- Opening Delimiter -
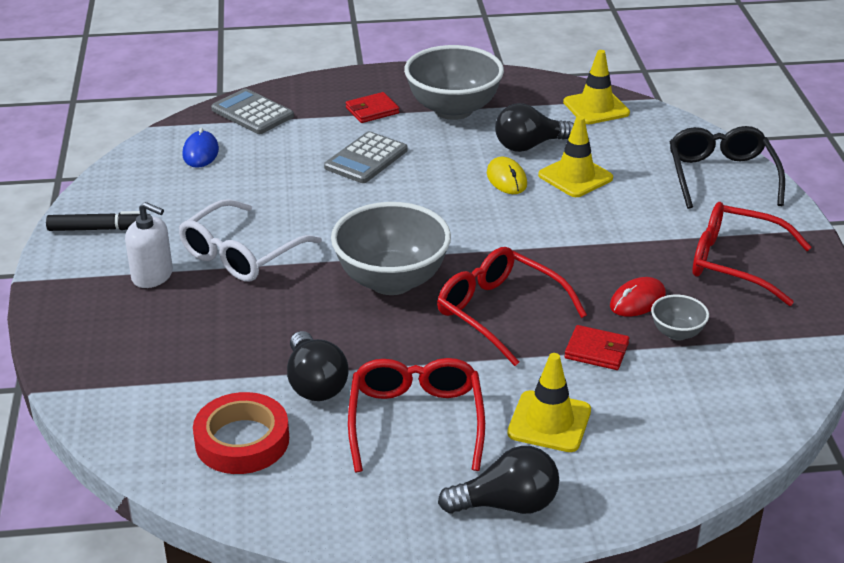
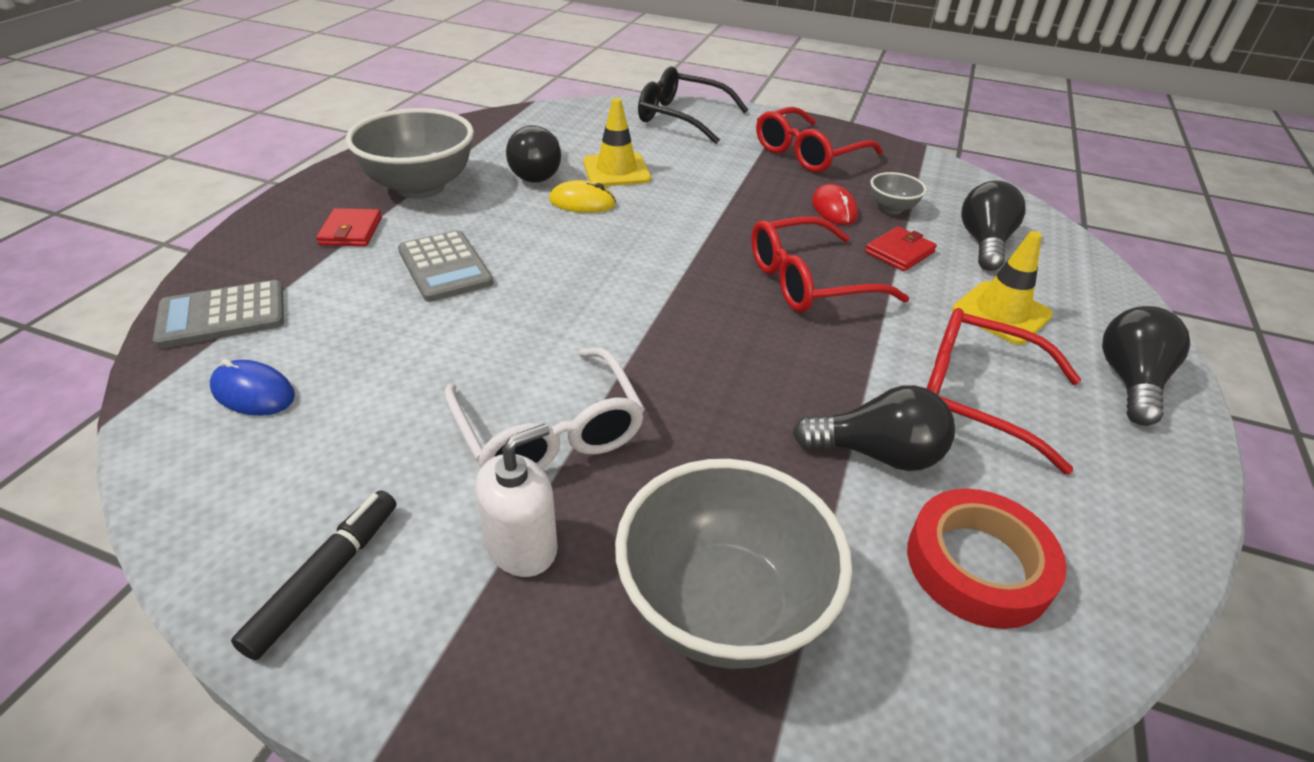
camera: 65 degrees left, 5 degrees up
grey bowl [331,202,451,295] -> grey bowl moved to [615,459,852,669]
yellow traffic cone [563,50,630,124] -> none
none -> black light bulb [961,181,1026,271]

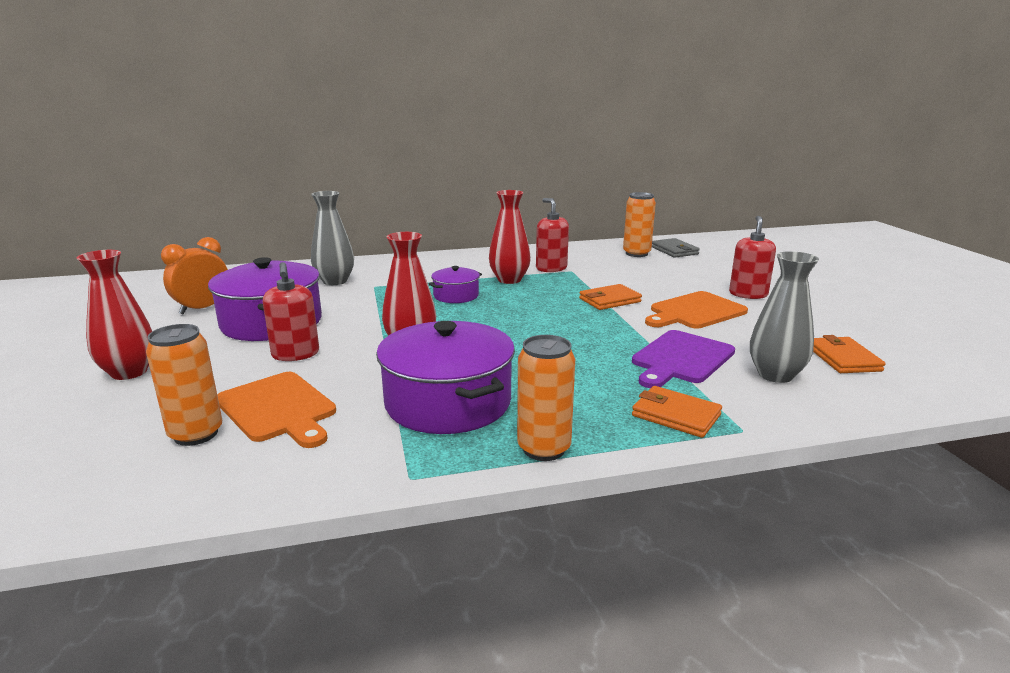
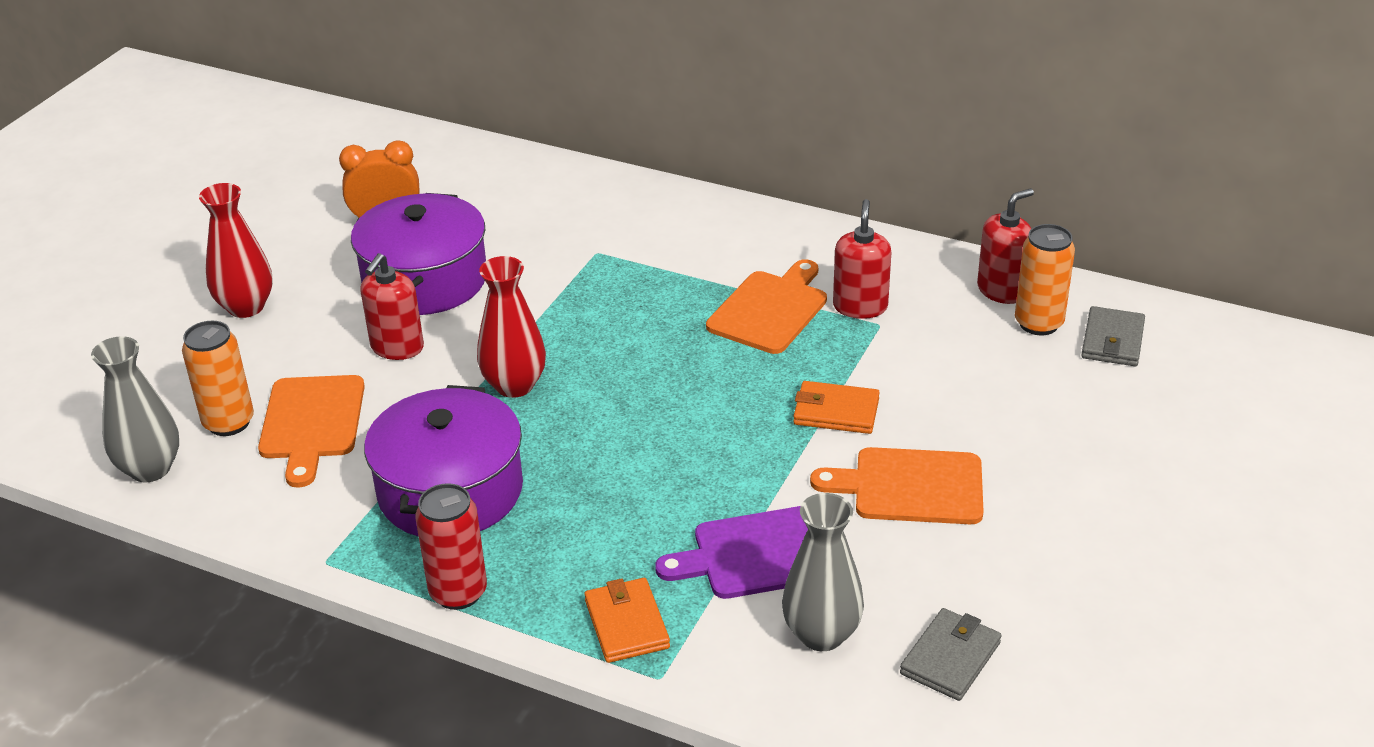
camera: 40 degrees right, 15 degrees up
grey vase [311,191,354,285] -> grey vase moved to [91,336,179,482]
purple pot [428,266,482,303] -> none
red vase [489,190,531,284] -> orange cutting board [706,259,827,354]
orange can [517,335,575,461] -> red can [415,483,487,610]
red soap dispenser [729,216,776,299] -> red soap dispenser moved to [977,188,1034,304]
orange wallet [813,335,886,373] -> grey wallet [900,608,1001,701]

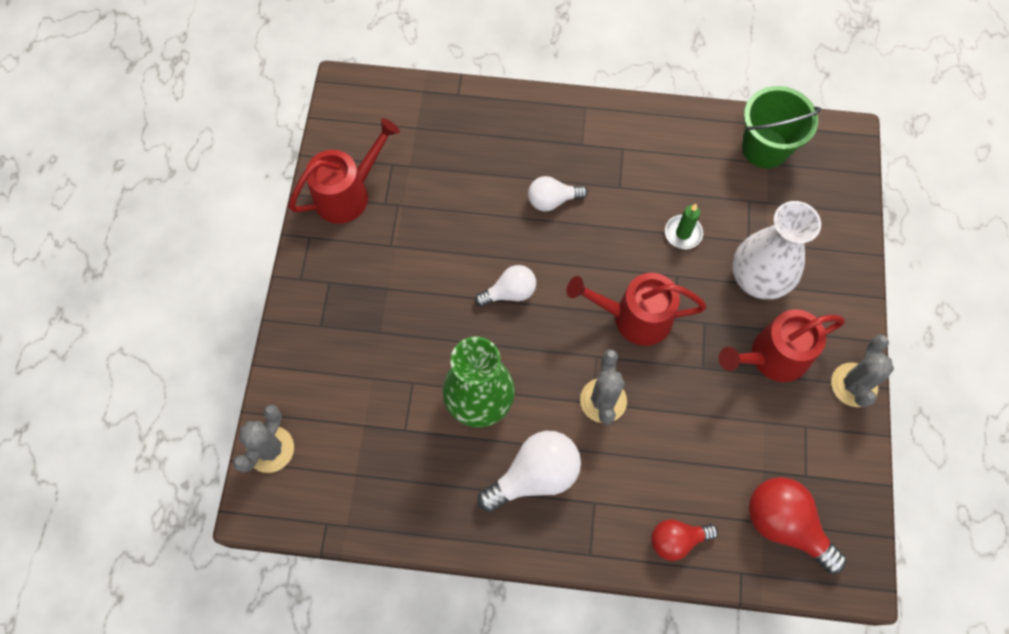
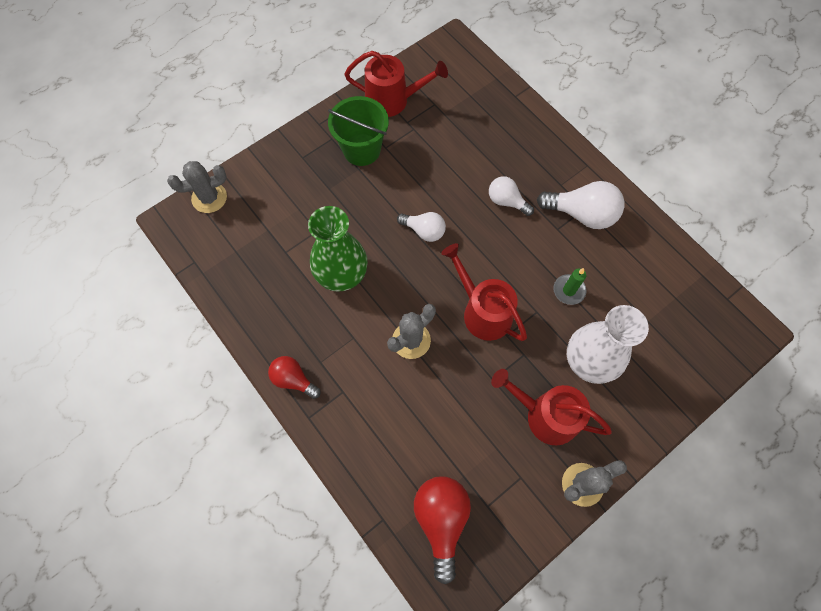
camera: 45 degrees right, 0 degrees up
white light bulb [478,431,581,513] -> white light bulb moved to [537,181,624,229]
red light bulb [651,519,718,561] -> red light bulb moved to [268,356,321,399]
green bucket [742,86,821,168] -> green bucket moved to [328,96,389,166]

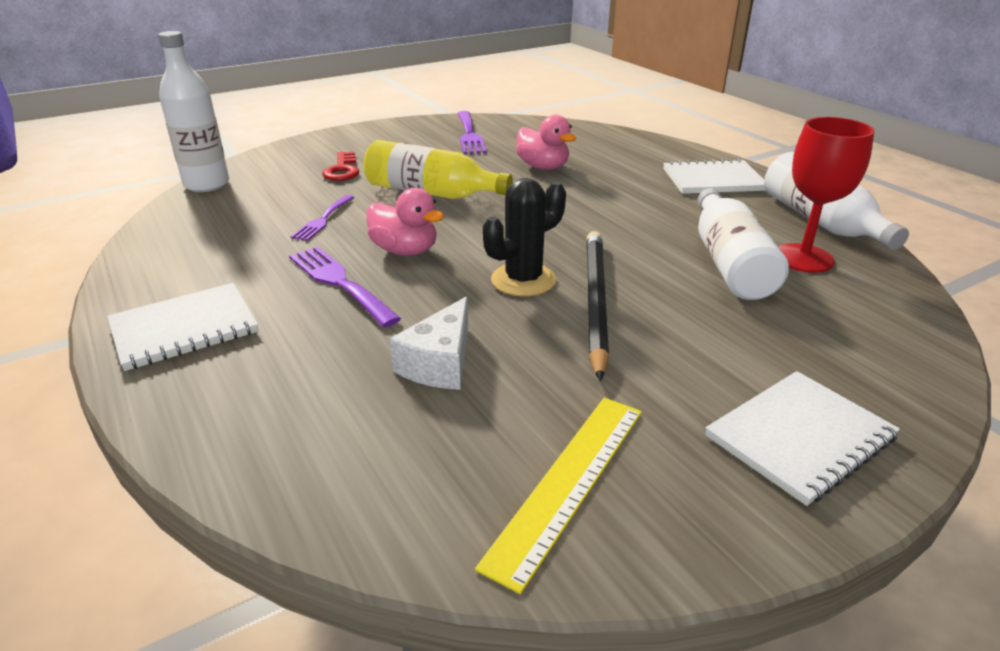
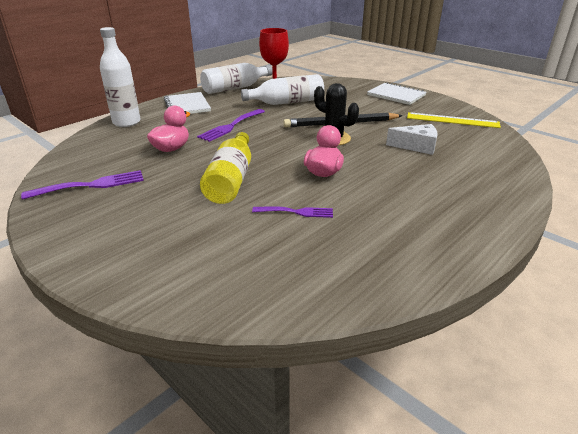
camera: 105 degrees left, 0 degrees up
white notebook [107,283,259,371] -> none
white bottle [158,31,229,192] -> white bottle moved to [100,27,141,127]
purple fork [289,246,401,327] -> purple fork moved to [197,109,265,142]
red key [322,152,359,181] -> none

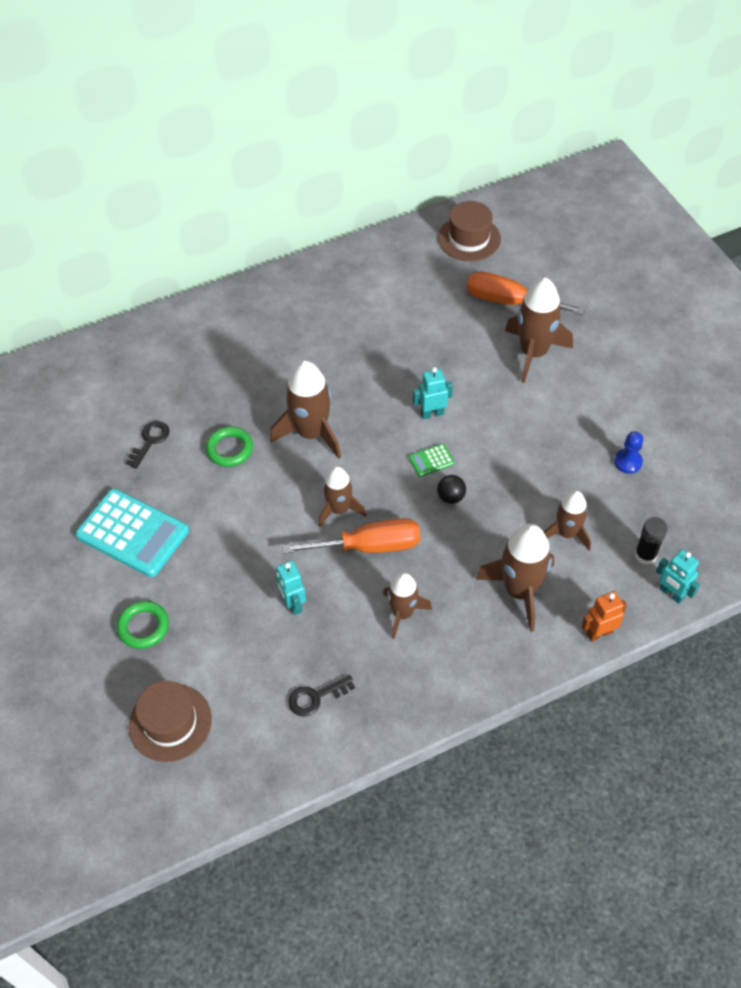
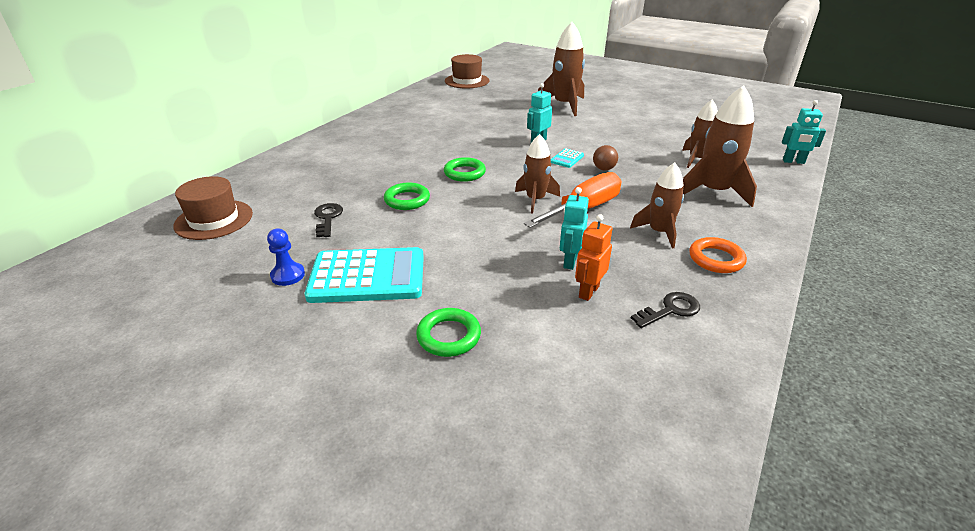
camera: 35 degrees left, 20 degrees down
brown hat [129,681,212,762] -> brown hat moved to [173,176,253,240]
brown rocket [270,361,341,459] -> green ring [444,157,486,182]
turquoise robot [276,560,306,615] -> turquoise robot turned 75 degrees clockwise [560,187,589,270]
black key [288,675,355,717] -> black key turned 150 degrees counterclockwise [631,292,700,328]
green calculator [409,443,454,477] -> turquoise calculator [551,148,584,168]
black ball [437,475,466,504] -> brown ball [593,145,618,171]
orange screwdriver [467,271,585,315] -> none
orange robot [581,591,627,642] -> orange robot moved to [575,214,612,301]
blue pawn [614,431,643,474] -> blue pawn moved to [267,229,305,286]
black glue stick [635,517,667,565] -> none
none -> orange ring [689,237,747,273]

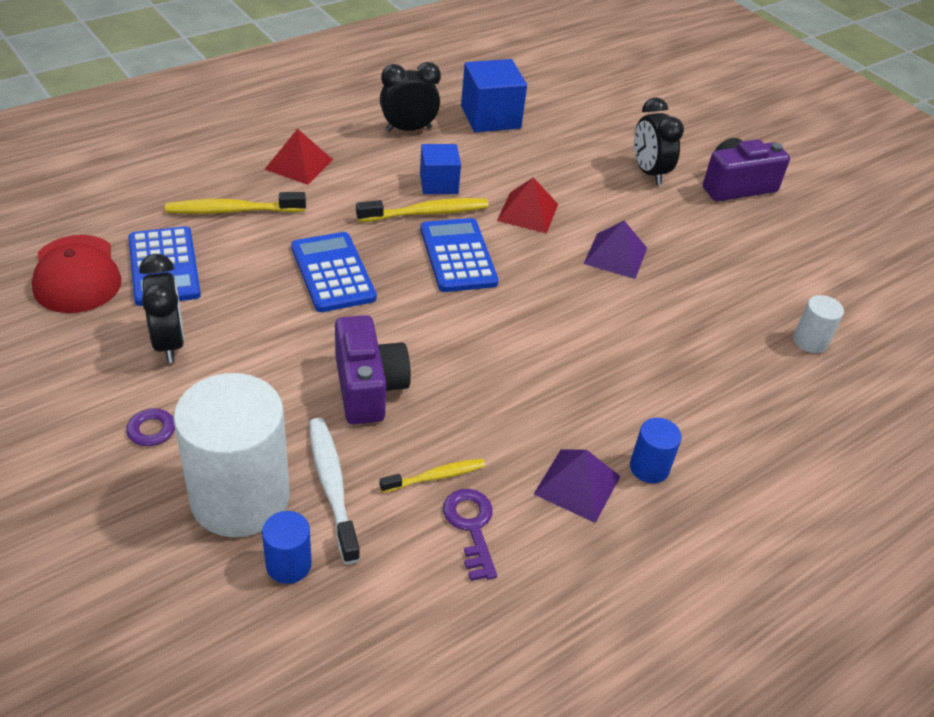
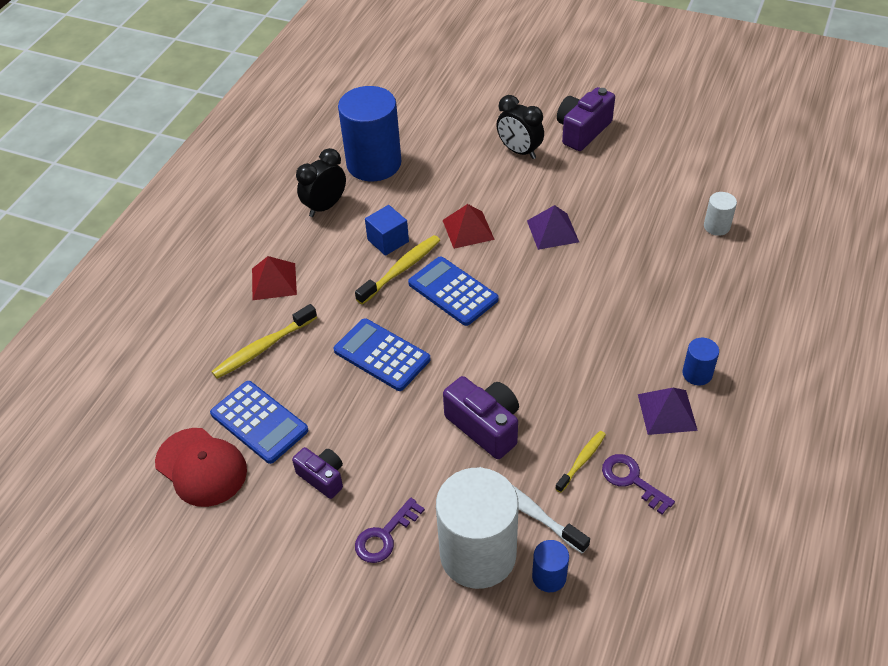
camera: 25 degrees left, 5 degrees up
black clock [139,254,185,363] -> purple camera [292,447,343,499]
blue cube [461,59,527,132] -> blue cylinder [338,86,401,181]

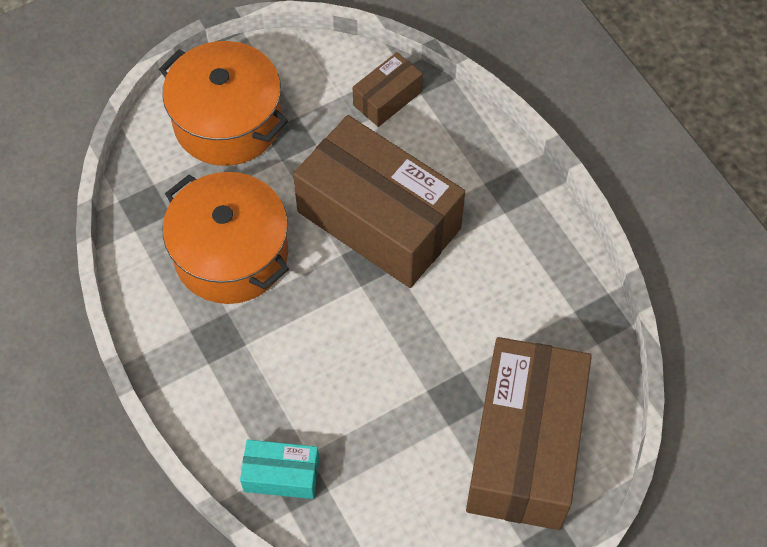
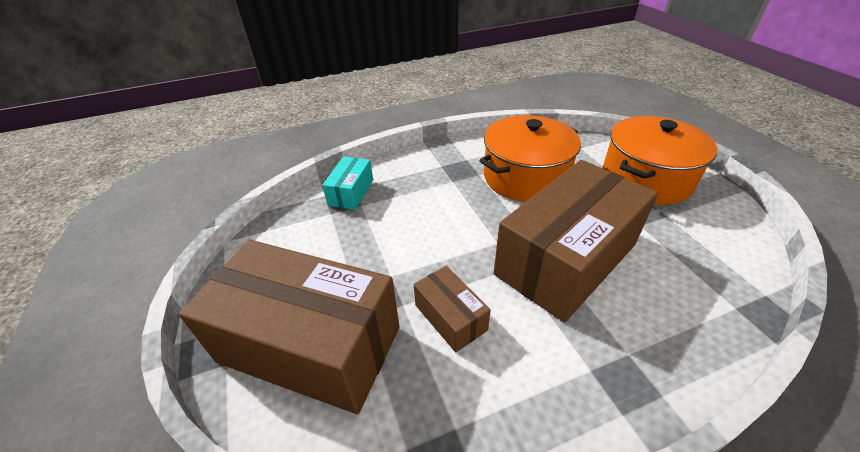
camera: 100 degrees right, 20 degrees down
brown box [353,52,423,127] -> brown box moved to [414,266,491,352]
- Closing Delimiter -
**WHAT IS REQUIRED**
Which lines of the data above contain "ring"? Copy each one.

**SOLUTION TO THIS PROBLEM**
brown rocket [270,361,341,459] -> green ring [444,157,486,182]
none -> orange ring [689,237,747,273]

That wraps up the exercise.